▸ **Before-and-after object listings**
----

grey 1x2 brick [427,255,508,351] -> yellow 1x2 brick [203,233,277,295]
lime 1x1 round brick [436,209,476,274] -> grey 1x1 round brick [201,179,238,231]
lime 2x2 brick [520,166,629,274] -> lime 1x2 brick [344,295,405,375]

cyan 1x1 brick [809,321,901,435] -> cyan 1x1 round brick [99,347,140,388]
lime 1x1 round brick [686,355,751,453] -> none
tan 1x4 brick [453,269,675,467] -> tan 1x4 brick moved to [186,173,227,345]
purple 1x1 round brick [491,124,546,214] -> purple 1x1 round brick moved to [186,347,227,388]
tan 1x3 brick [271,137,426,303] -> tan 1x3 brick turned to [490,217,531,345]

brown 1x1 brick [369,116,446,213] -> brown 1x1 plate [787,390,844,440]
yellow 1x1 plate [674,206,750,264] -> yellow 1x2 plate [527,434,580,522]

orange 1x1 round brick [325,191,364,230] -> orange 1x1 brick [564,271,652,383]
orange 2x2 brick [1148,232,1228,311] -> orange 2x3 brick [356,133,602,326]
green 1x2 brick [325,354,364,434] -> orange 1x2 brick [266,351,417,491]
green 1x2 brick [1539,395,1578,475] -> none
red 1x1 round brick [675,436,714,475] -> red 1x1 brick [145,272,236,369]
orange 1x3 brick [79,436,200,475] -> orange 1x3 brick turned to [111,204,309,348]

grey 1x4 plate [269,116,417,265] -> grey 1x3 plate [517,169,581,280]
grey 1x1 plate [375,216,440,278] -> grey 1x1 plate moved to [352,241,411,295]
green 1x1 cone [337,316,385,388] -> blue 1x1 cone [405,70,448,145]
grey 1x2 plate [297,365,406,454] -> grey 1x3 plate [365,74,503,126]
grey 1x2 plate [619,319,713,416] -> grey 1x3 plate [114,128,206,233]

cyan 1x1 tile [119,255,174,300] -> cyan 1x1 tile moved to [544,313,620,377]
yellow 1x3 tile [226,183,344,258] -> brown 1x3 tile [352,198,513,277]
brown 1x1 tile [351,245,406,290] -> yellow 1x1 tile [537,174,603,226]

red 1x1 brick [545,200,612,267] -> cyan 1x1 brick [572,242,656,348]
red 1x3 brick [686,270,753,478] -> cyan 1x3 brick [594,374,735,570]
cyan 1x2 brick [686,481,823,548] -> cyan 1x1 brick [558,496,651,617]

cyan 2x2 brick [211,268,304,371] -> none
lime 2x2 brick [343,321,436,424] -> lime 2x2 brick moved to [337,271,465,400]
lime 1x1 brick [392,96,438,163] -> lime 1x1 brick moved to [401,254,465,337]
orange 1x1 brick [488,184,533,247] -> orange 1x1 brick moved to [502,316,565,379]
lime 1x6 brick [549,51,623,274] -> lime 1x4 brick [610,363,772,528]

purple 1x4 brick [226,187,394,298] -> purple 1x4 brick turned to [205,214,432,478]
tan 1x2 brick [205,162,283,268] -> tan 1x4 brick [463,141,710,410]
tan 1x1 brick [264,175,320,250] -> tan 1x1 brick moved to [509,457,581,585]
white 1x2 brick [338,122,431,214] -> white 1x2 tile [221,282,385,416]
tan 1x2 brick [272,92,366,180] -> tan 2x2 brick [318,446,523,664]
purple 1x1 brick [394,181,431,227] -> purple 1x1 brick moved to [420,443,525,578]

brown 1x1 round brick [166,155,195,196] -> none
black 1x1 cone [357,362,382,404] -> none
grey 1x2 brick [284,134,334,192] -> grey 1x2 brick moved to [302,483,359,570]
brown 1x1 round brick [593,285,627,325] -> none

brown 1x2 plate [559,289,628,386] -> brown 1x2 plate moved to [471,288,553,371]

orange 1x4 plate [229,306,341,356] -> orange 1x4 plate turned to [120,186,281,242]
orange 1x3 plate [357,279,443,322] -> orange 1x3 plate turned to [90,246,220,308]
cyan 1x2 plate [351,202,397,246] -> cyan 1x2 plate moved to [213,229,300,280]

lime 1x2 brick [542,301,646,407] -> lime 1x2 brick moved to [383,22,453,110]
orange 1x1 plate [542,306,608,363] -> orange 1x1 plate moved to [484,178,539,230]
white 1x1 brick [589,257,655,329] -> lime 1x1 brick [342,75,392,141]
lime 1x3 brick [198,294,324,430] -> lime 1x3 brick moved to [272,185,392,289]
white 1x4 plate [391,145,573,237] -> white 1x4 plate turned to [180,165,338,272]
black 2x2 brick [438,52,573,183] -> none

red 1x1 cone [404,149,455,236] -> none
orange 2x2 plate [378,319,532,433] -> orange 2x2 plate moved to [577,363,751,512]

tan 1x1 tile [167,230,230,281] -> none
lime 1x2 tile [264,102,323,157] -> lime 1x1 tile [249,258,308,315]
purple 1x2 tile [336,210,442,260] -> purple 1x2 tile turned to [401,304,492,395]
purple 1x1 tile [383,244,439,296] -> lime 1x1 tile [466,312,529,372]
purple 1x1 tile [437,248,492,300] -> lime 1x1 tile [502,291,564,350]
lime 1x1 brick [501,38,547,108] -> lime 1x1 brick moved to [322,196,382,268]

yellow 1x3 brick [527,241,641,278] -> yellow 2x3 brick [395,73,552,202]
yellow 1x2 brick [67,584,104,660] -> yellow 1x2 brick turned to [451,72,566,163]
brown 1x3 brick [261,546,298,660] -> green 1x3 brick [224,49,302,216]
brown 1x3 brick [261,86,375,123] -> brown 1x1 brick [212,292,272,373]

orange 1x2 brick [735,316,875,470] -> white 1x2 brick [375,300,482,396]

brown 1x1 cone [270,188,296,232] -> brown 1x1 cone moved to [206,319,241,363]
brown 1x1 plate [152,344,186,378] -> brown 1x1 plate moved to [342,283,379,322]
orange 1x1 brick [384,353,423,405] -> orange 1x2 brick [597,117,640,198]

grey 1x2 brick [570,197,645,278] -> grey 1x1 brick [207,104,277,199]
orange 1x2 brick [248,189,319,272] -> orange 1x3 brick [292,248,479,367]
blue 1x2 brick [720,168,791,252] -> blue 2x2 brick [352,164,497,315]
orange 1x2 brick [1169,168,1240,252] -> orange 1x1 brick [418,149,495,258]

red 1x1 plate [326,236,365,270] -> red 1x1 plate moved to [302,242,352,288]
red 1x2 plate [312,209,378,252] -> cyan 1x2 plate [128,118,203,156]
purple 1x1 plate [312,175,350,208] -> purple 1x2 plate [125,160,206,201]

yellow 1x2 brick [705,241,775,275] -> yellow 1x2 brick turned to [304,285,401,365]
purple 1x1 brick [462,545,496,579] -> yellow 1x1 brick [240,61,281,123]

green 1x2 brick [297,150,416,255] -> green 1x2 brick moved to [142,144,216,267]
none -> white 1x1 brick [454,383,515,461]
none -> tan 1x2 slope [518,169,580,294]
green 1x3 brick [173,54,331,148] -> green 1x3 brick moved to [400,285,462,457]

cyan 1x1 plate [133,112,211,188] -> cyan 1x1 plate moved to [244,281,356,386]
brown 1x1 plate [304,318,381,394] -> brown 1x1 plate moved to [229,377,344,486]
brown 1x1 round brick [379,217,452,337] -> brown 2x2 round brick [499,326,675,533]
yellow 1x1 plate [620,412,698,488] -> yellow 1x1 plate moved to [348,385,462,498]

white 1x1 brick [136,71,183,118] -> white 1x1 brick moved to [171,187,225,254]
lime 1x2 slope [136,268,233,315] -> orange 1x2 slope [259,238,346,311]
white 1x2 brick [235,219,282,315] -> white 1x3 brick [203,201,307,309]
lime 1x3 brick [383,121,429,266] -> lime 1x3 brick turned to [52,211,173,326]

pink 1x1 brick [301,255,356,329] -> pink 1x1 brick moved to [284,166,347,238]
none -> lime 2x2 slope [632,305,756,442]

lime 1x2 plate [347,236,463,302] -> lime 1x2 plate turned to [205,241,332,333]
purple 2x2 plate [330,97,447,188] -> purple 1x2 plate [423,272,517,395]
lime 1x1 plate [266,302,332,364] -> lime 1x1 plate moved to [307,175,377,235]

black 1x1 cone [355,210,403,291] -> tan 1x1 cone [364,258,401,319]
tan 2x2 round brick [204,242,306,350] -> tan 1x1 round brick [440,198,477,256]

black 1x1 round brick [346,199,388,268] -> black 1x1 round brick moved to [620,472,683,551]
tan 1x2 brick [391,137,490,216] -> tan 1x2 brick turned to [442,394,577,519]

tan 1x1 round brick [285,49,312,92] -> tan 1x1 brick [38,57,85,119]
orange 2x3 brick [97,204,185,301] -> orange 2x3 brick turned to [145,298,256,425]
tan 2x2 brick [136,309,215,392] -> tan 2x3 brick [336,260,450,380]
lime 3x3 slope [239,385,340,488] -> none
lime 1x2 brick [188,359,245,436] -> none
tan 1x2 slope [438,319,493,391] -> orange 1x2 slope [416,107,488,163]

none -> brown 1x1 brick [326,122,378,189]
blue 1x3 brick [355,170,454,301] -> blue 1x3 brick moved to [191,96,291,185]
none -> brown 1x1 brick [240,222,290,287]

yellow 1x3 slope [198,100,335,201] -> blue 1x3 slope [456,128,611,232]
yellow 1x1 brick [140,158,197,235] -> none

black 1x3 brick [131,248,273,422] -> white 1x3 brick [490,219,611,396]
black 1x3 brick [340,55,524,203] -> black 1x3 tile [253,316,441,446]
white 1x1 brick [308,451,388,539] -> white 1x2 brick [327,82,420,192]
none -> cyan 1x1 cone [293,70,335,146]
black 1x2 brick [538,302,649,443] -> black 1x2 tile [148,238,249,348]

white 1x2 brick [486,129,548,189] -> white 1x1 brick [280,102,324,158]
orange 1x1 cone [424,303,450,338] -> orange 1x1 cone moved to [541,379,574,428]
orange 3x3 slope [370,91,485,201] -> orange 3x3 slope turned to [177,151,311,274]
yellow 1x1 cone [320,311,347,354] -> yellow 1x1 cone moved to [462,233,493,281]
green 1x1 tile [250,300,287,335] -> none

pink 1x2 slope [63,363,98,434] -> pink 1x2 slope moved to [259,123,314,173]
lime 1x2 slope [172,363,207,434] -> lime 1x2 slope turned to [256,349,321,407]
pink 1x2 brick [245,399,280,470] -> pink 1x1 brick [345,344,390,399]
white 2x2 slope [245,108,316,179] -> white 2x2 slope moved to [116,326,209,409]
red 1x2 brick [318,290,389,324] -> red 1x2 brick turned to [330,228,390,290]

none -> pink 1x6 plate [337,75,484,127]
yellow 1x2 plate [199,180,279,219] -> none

----

▸ **WRITTEN TASK**
Would you print exactly, and only, the lines of the data above from the line with "none -> tan 1x2 slope [518,169,580,294]" through the line with "pink 1x1 brick [301,255,356,329]", inclusive?

▸ **COMPLETED TASK**
none -> tan 1x2 slope [518,169,580,294]
green 1x3 brick [173,54,331,148] -> green 1x3 brick moved to [400,285,462,457]

cyan 1x1 plate [133,112,211,188] -> cyan 1x1 plate moved to [244,281,356,386]
brown 1x1 plate [304,318,381,394] -> brown 1x1 plate moved to [229,377,344,486]
brown 1x1 round brick [379,217,452,337] -> brown 2x2 round brick [499,326,675,533]
yellow 1x1 plate [620,412,698,488] -> yellow 1x1 plate moved to [348,385,462,498]

white 1x1 brick [136,71,183,118] -> white 1x1 brick moved to [171,187,225,254]
lime 1x2 slope [136,268,233,315] -> orange 1x2 slope [259,238,346,311]
white 1x2 brick [235,219,282,315] -> white 1x3 brick [203,201,307,309]
lime 1x3 brick [383,121,429,266] -> lime 1x3 brick turned to [52,211,173,326]

pink 1x1 brick [301,255,356,329] -> pink 1x1 brick moved to [284,166,347,238]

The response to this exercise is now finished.